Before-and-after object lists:
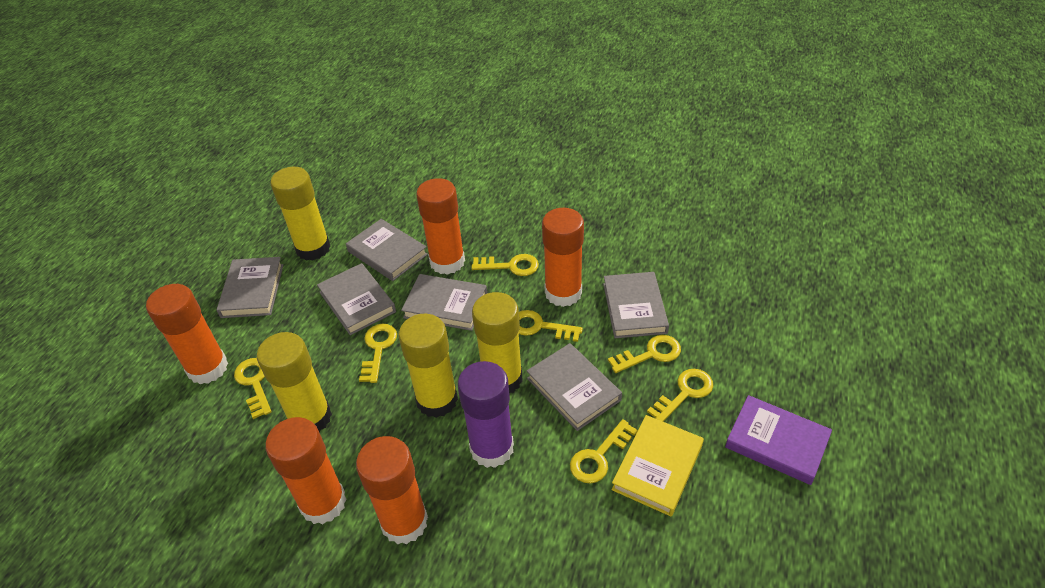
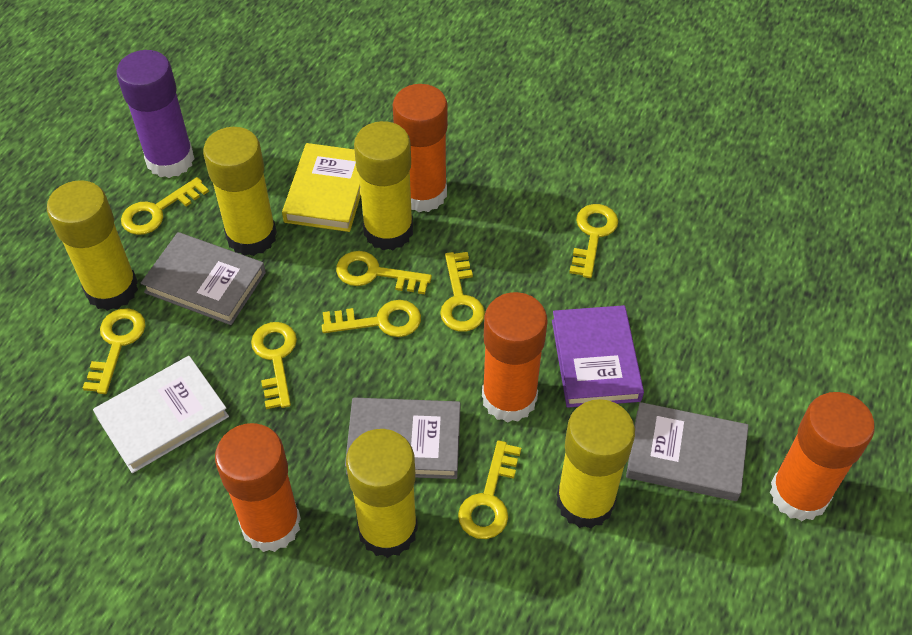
grey book: 6 -> 3
orange glue stick: 5 -> 4
white book: 0 -> 1
yellow glue stick: 4 -> 5
yellow key: 7 -> 8

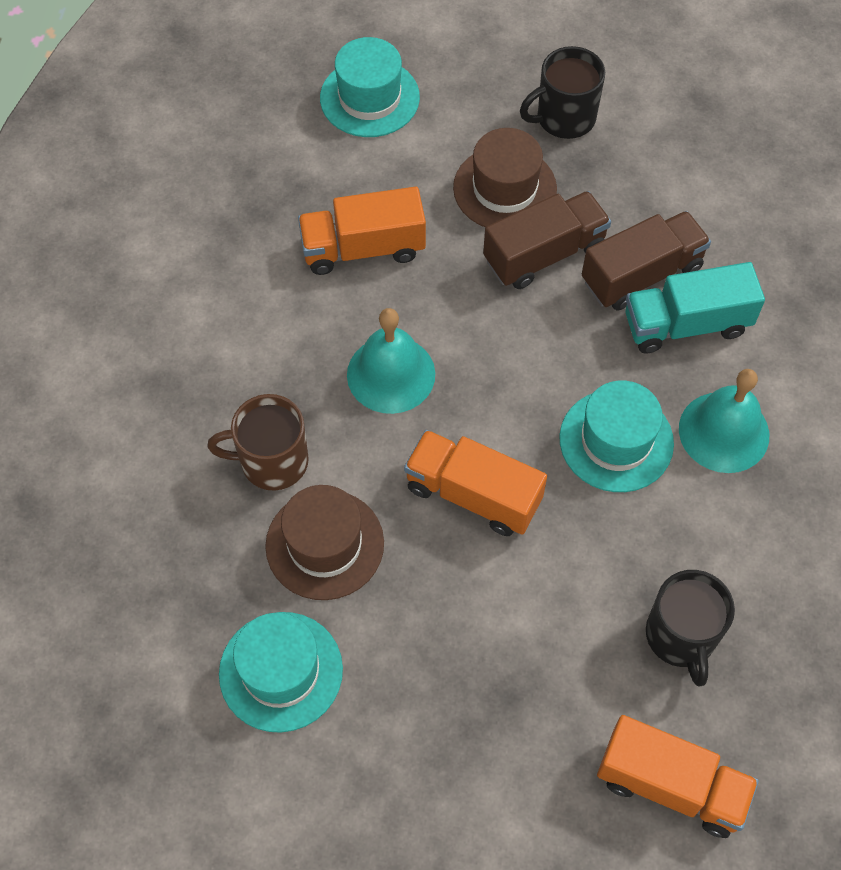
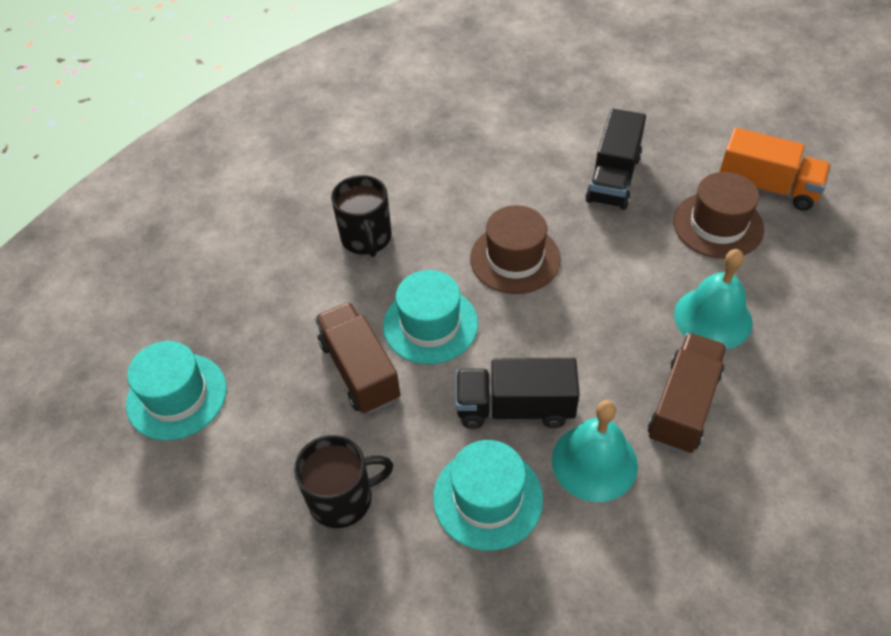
black truck: 0 -> 2
brown mug: 1 -> 0
orange truck: 3 -> 1
turquoise truck: 1 -> 0

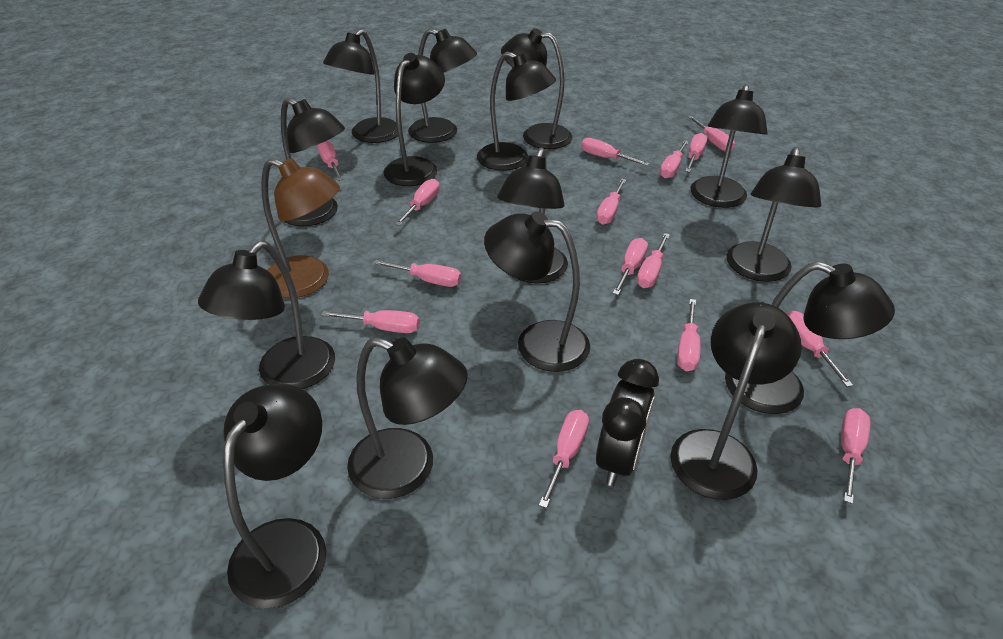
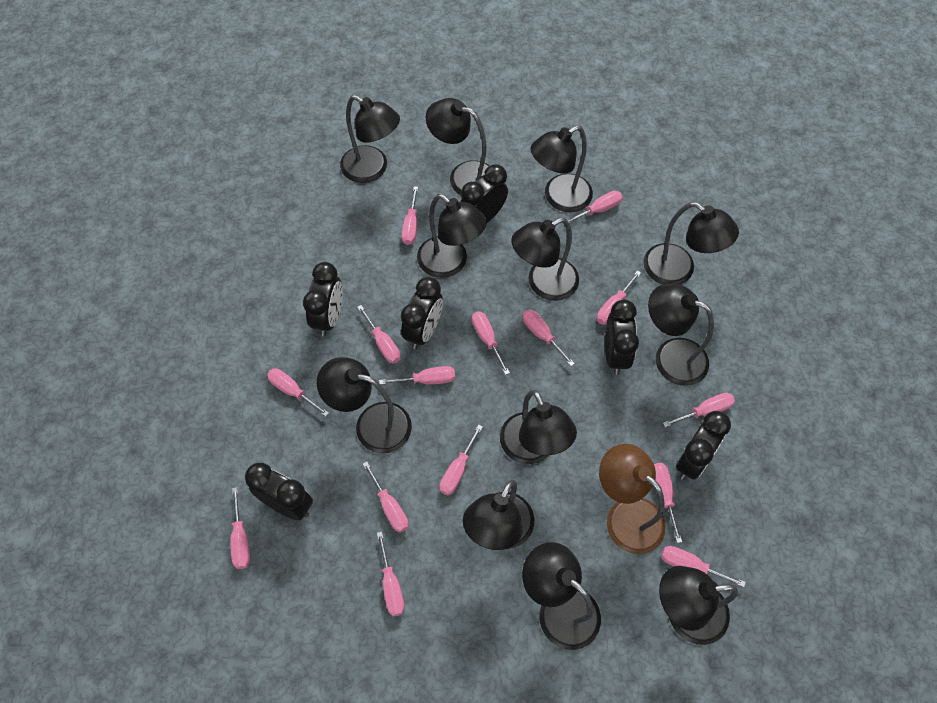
black clock: 1 -> 6
black lamp: 15 -> 12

■ WHAT YOU HAVE TO DO
Take each line above that holds the string "glue" and copy it.

■ ANSWER TO THE PROBLEM
orange glue stick: 5 -> 4
yellow glue stick: 4 -> 5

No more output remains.